Entries provided Block Start

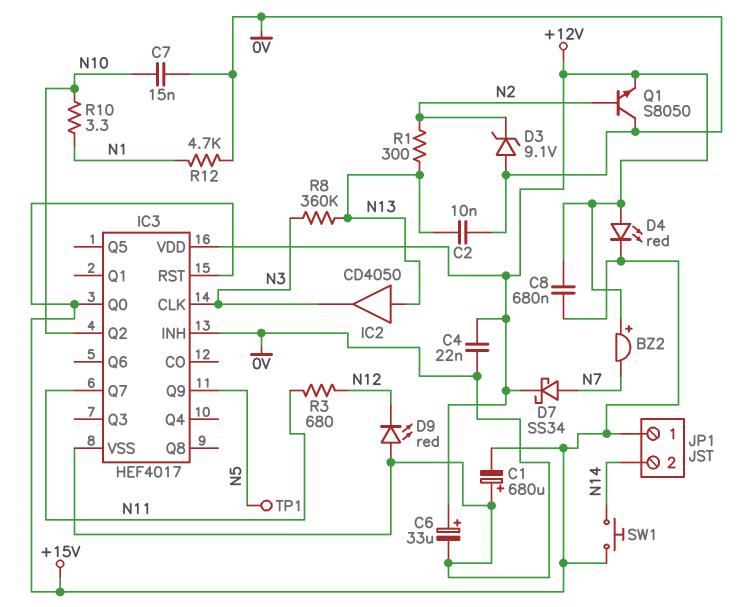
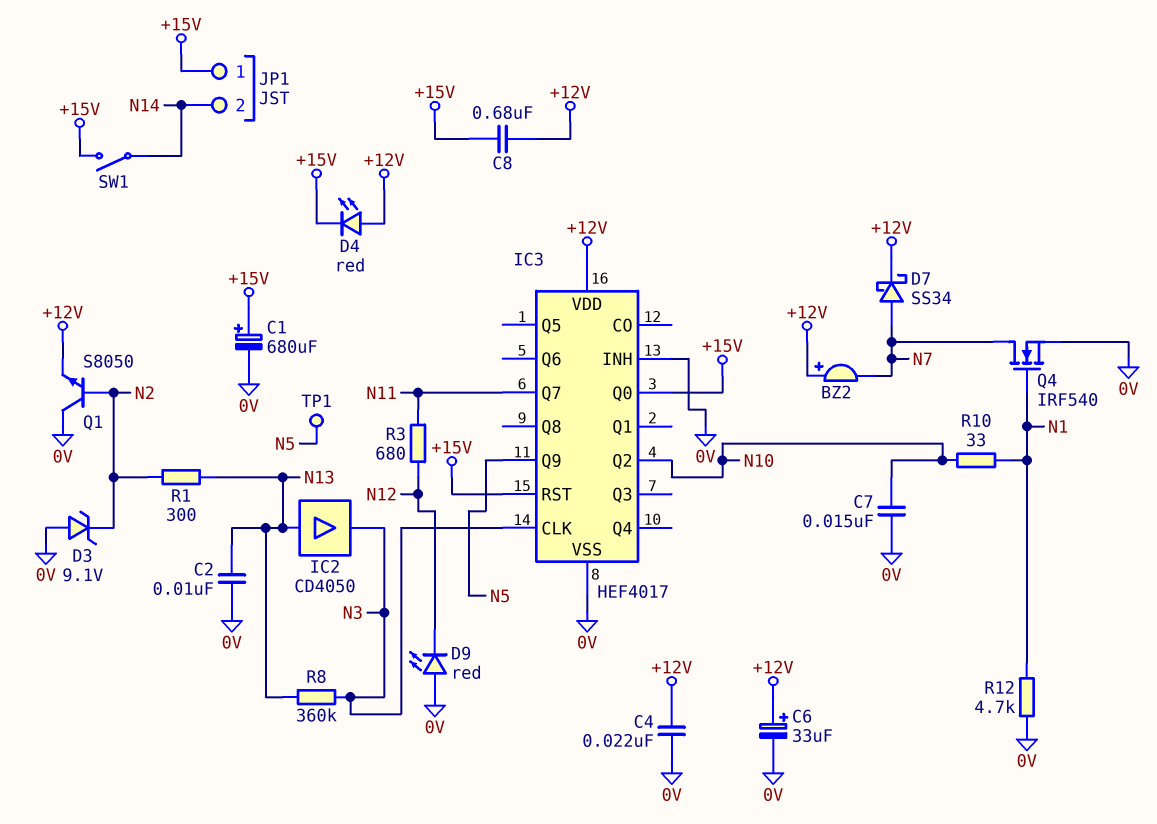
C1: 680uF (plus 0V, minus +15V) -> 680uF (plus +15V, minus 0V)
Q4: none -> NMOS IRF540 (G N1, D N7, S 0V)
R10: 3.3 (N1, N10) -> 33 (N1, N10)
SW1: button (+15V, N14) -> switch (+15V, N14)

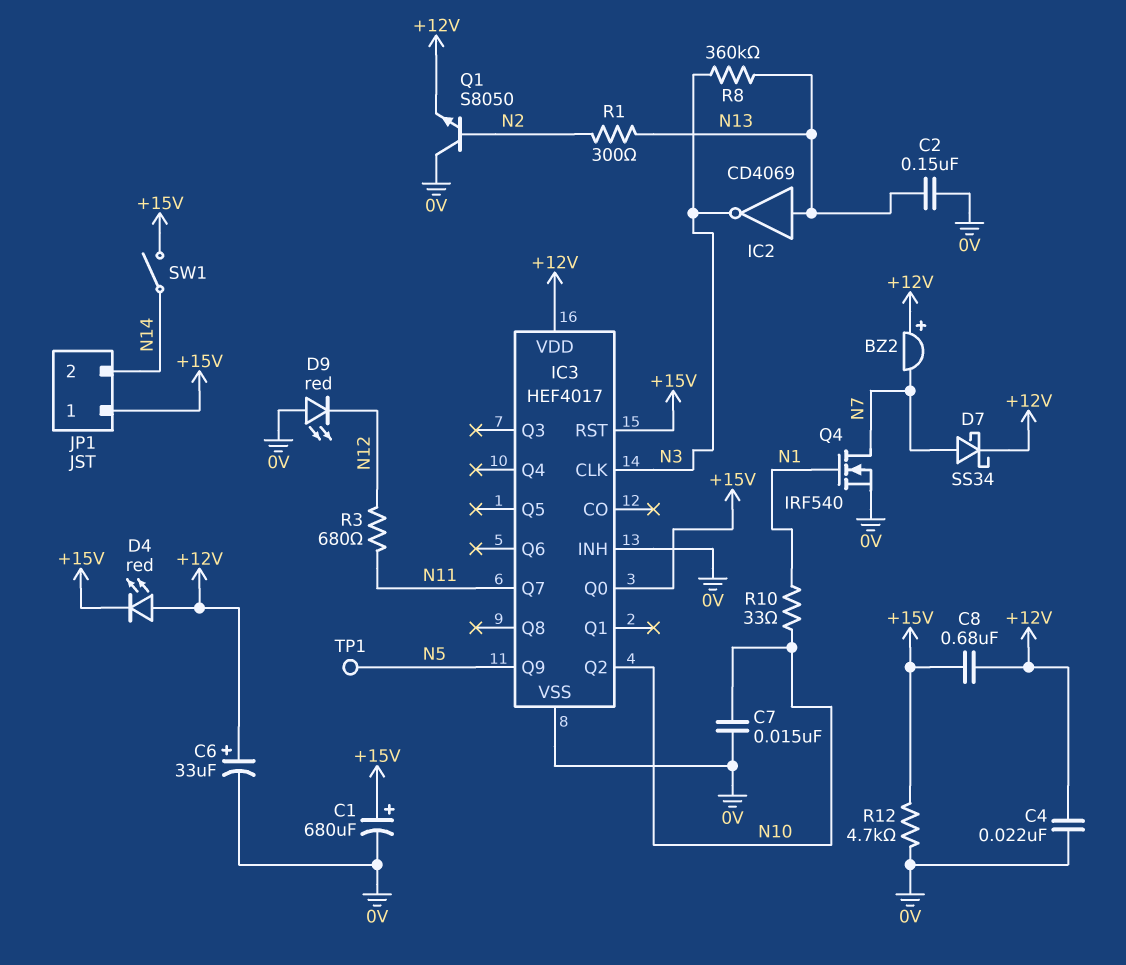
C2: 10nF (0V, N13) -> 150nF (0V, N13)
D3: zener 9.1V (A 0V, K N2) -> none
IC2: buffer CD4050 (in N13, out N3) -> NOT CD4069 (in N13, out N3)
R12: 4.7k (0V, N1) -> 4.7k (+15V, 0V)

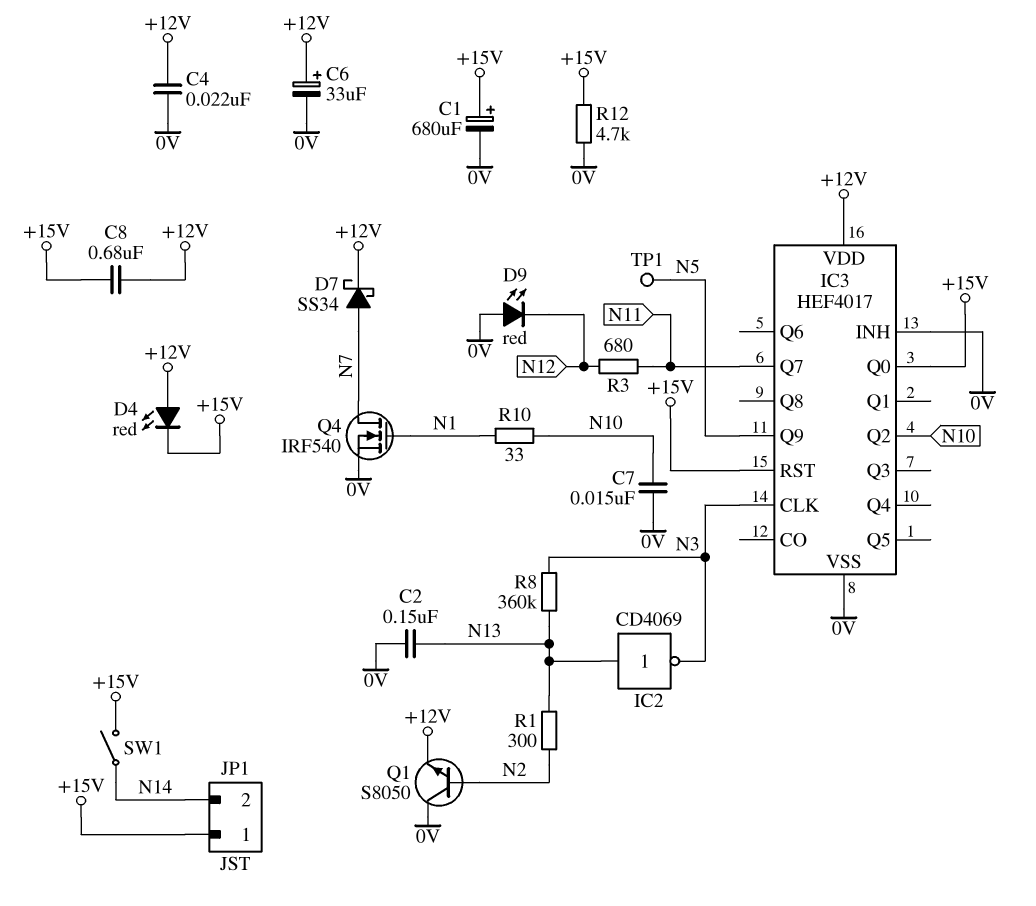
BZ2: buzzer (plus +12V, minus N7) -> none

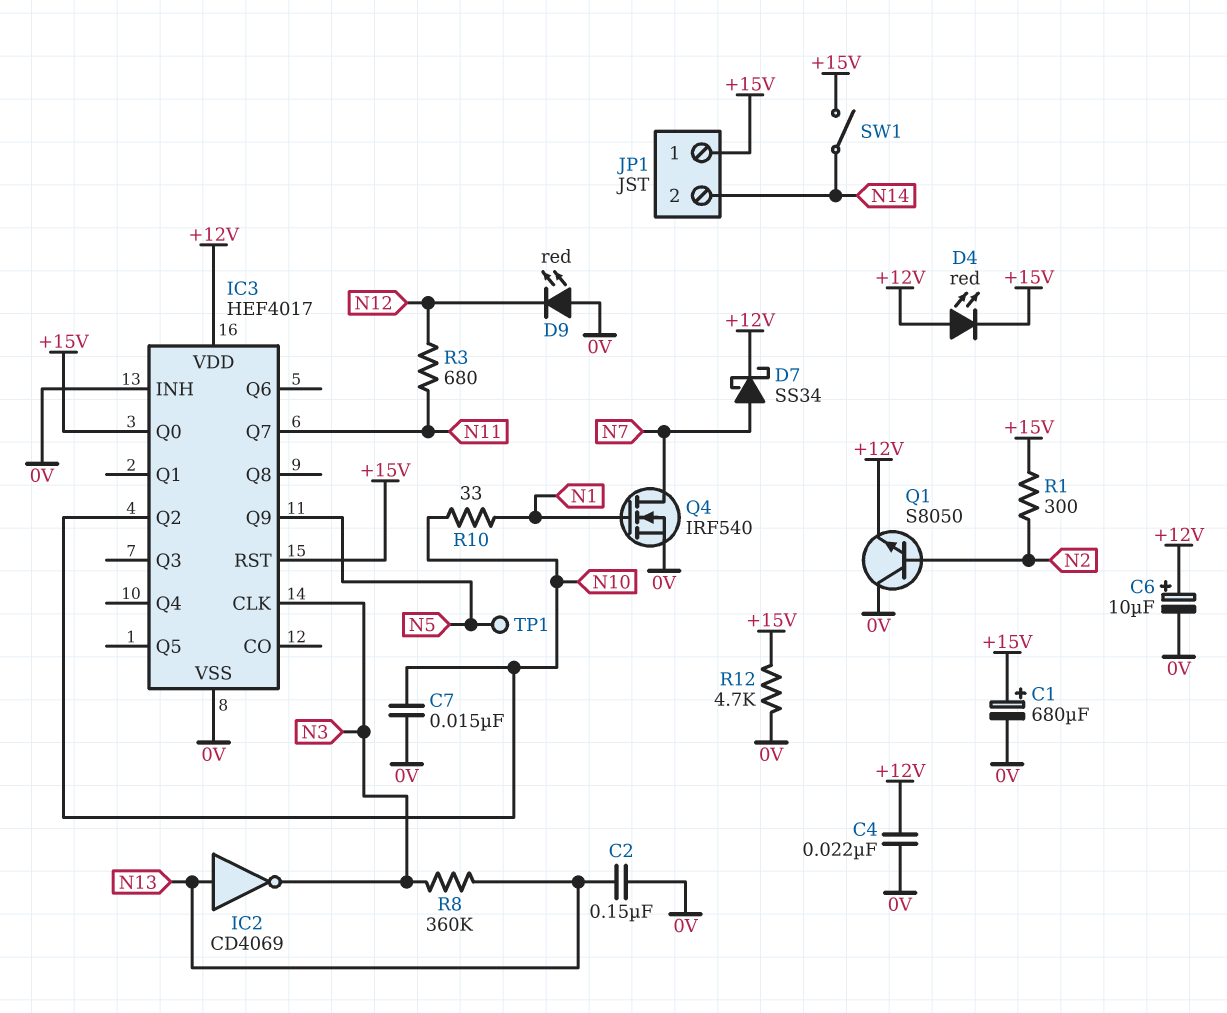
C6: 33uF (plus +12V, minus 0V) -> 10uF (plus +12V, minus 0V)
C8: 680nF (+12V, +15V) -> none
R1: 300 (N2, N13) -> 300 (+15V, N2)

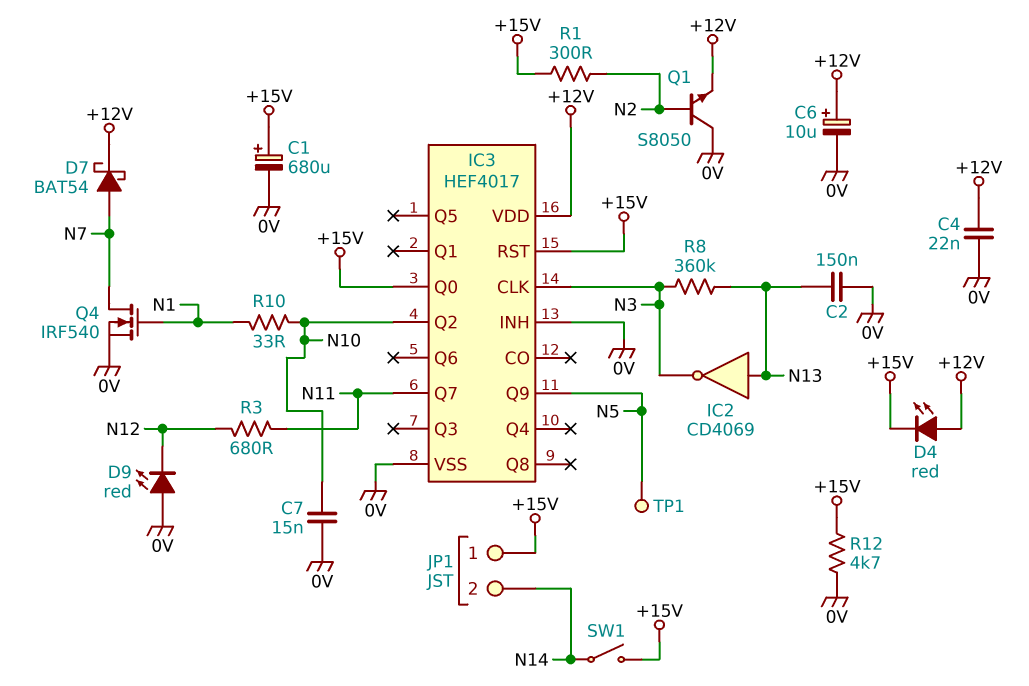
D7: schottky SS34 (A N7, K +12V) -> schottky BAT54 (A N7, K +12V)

Entries provided Block End
Entries provided Block Start

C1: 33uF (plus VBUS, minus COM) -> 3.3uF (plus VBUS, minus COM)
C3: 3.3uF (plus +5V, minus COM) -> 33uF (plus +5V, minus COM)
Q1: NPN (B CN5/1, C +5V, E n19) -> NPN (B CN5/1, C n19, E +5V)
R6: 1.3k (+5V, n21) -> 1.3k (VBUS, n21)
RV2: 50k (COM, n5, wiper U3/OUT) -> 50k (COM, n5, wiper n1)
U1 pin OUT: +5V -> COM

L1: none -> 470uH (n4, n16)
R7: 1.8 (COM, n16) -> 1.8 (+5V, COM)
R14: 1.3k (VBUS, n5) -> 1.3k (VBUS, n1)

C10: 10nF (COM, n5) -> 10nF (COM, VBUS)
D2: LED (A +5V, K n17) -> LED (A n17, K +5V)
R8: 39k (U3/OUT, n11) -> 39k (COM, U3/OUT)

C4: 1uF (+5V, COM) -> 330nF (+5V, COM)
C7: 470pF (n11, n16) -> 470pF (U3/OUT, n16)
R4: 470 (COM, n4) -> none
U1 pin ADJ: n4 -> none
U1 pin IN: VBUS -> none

Entries provided Block End

> Work required
Above are some entries. Restate word for word the lines from the one holding "BZ2: buzzer (plus +12V, minus N7) -> none" through the one holding "D7: schottky SS34", but not the pictures.

> Written reply
BZ2: buzzer (plus +12V, minus N7) -> none

C6: 33uF (plus +12V, minus 0V) -> 10uF (plus +12V, minus 0V)
C8: 680nF (+12V, +15V) -> none
R1: 300 (N2, N13) -> 300 (+15V, N2)

D7: schottky SS34 (A N7, K +12V) -> schottky BAT54 (A N7, K +12V)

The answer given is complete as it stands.